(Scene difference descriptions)
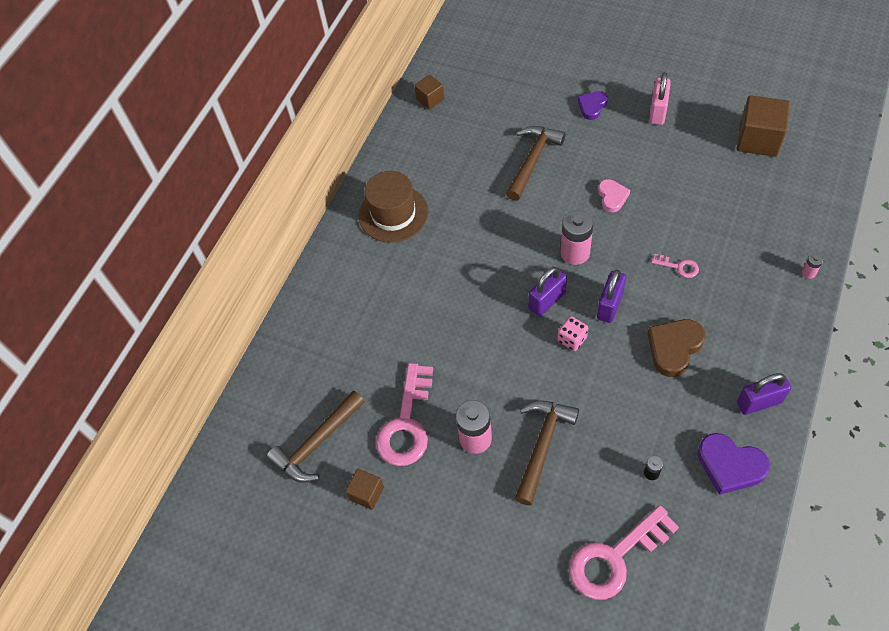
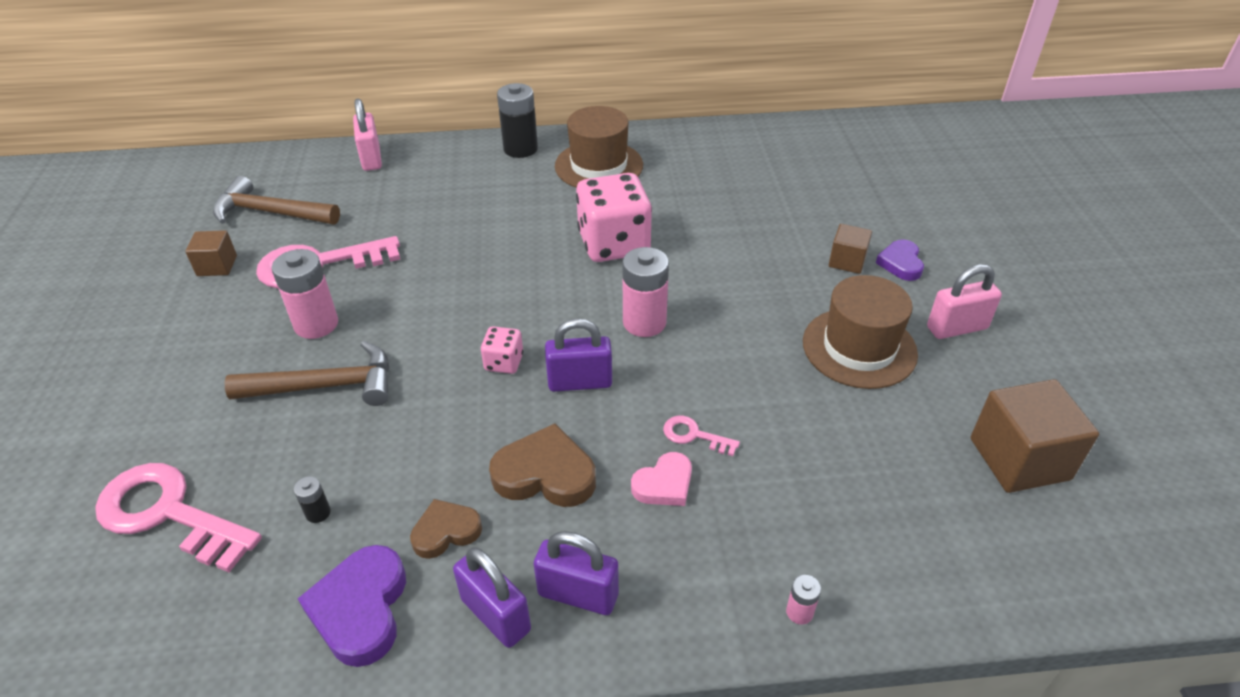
camera: 55 degrees right, 15 degrees down
brown cube [414,74,444,110] -> brown cube moved to [829,224,872,274]
brown hammer [506,126,566,201] -> none
purple padlock [529,267,567,316] -> purple padlock moved to [534,531,619,615]
purple heart [578,91,608,120] -> purple heart turned 90 degrees counterclockwise [876,239,924,281]
pink heart [598,179,630,212] -> pink heart moved to [631,452,692,506]
pink key [651,254,699,278] -> pink key turned 120 degrees clockwise [663,416,740,456]
none -> pink padlock [353,98,382,171]
none -> brown heart [410,499,482,559]
none -> black battery [497,83,538,158]
none -> pink dice [576,173,652,262]
none -> brown hat [803,275,918,389]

- [To-do item] Where the word "moved" shows up in a line of the entries above, count that line; the answer is the total alone.

- [Output below] 3